- **Activity**
Report all lines from the entries below in which "yellow" appears.

#### Provided records ####

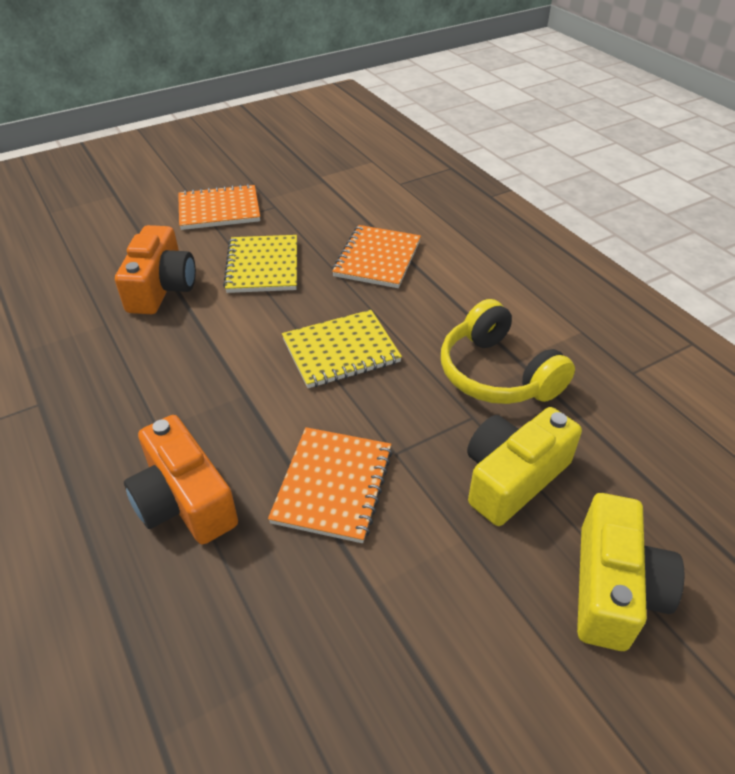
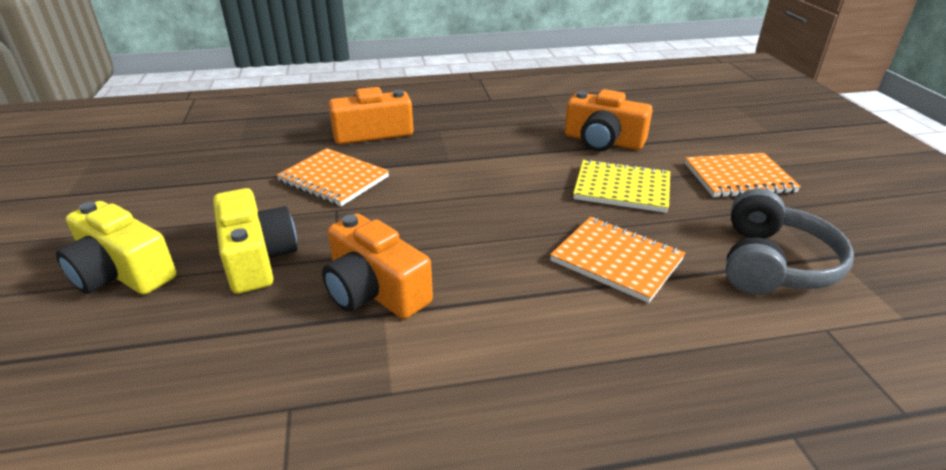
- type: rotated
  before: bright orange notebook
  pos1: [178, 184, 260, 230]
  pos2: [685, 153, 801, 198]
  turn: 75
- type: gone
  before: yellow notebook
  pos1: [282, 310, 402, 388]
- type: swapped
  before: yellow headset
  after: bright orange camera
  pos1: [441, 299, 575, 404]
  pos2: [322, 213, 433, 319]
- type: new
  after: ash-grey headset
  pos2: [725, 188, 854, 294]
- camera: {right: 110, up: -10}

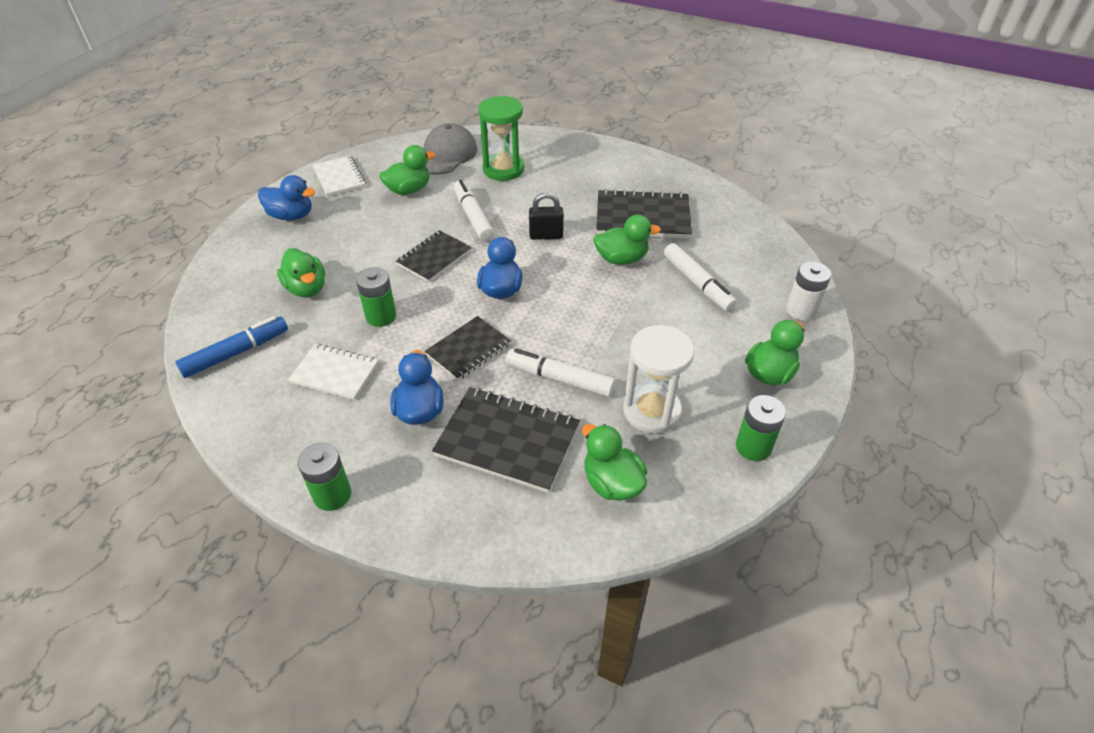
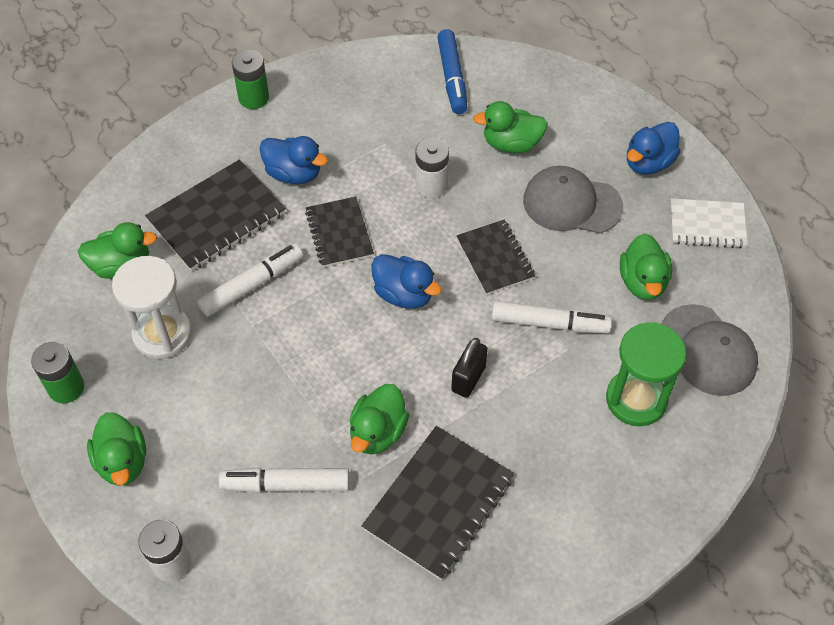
- type: gone
  before: white notebook
  pos1: [288, 344, 378, 400]
- type: repainted
  before: leaf-green power cell
  after: white power cell
  pos1: [356, 267, 396, 327]
  pos2: [415, 138, 449, 198]
- type: new
  after: ash-grey peaked cap
  pos2: [523, 166, 623, 234]
- camera: {right: 120, up: 10}

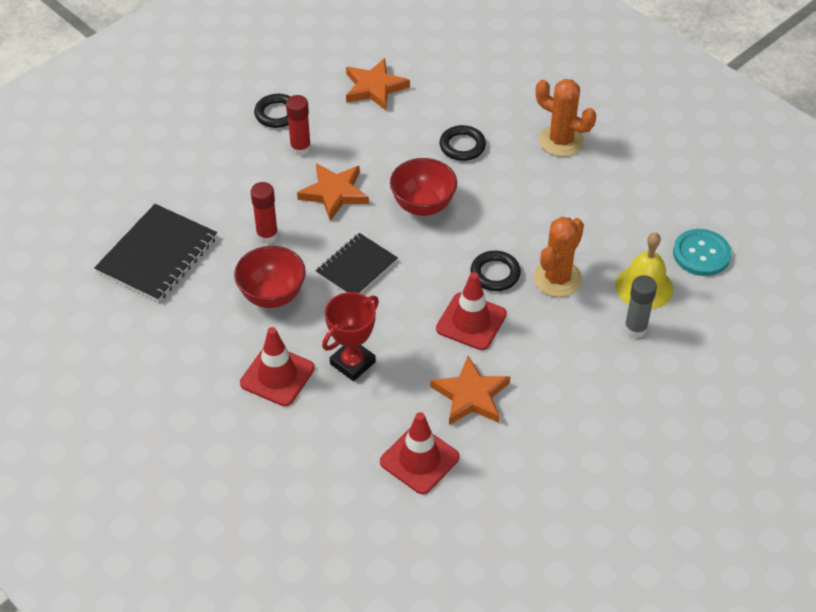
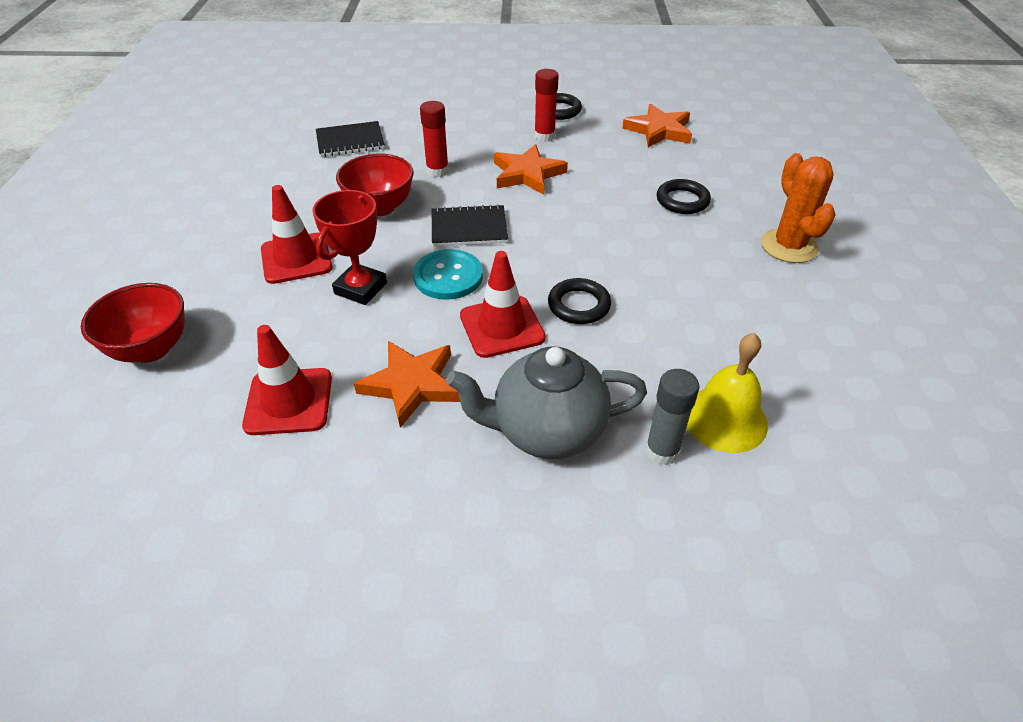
- type: scaled
  before: jet-black notebook
  pos1: [94, 204, 217, 302]
  pos2: [316, 121, 385, 157]
  scale: 0.66
- type: rotated
  before: red trophy
  pos1: [322, 292, 379, 381]
  pos2: [312, 190, 387, 305]
  turn: -60
- type: shifted
  before: red serving bowl
  pos1: [390, 158, 457, 216]
  pos2: [81, 283, 185, 363]
- type: gone
  before: bright orange saguaro cactus
  pos1: [533, 217, 584, 297]
- type: shifted
  before: aqua button
  pos1: [673, 229, 731, 276]
  pos2: [413, 249, 483, 300]
- type: new
  after: ash-grey teapot
  pos2: [446, 346, 647, 459]
- camera: {right: 45, up: -5}

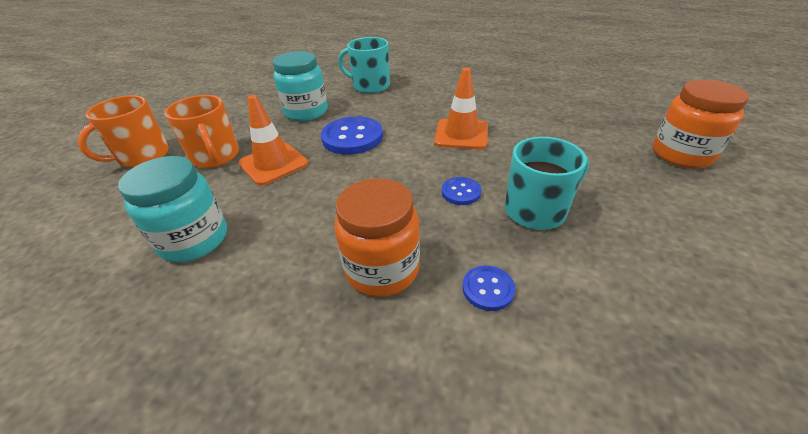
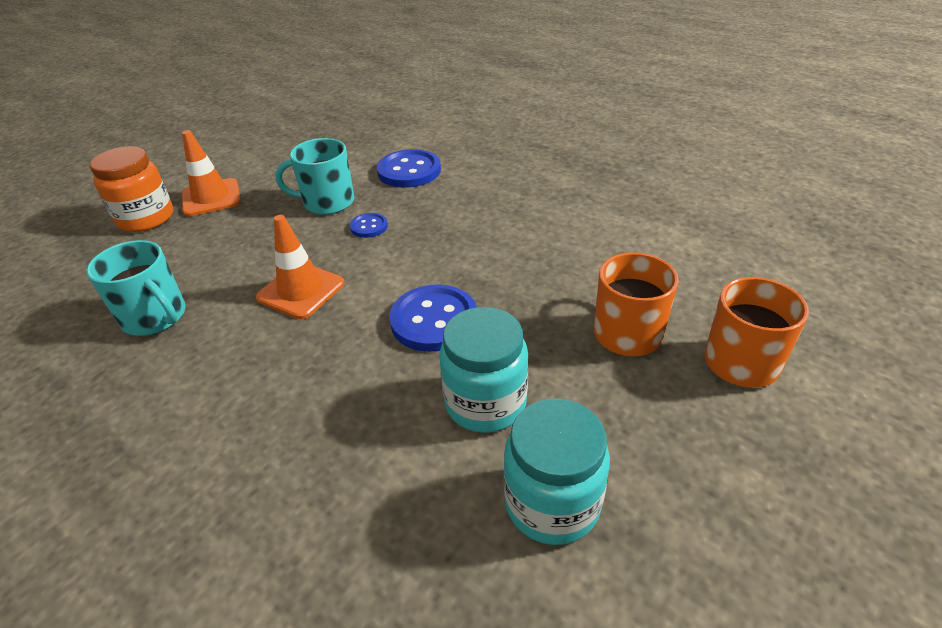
- type: shifted
  before: aqua preserve jar
  pos1: [118, 156, 227, 262]
  pos2: [504, 398, 610, 545]
- type: shifted
  before: bright orange traffic cone
  pos1: [238, 95, 308, 186]
  pos2: [182, 130, 241, 217]
- type: gone
  before: bright orange preserve jar
  pos1: [334, 178, 420, 297]
- type: shifted
  before: aqua tea mug
  pos1: [338, 37, 390, 93]
  pos2: [86, 240, 186, 336]
- type: scaled
  before: royal blue button
  pos1: [463, 266, 515, 311]
  pos2: [377, 149, 441, 188]
  scale: 1.92
- camera: {right: -160, up: 0}

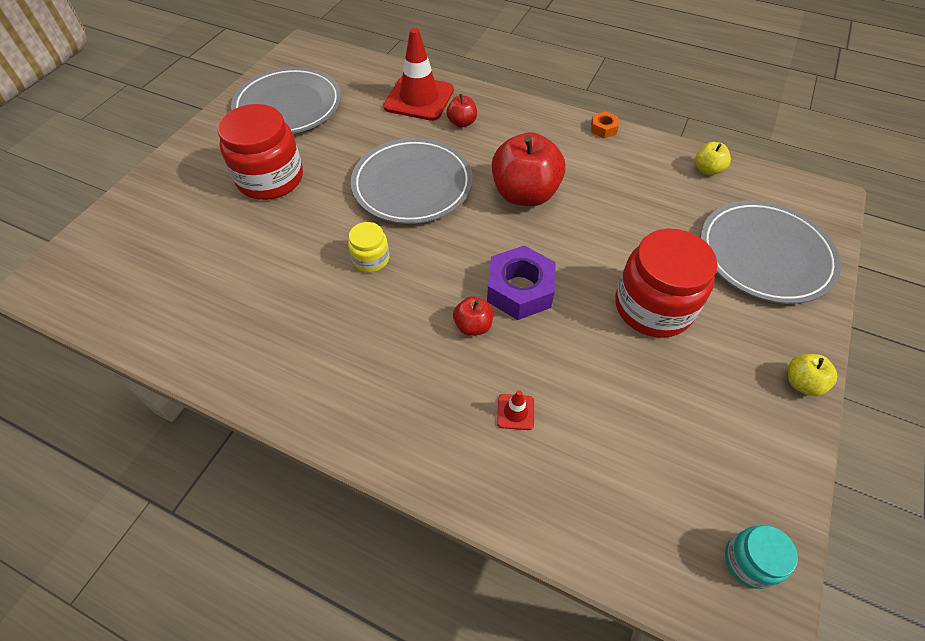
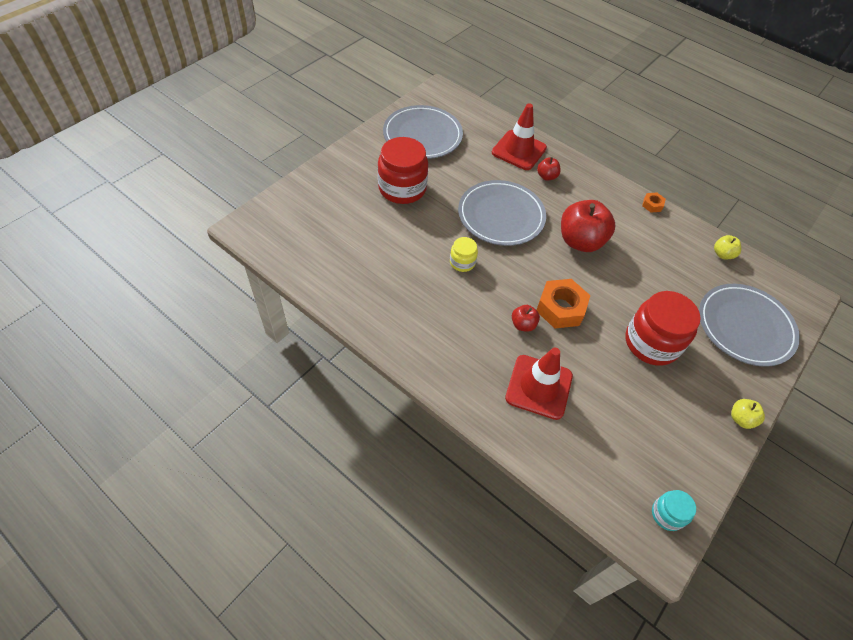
- type: repainted
  before: violet nut
  after: bright orange nut
  pos1: [487, 245, 556, 320]
  pos2: [537, 279, 591, 329]
- type: scaled
  before: red traffic cone
  pos1: [497, 390, 534, 430]
  pos2: [505, 348, 573, 420]
  scale: 2.4
- camera: {right: 10, up: 0}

####

- **Output of the exercise**
  before: yellow notebook
  before: yellow headset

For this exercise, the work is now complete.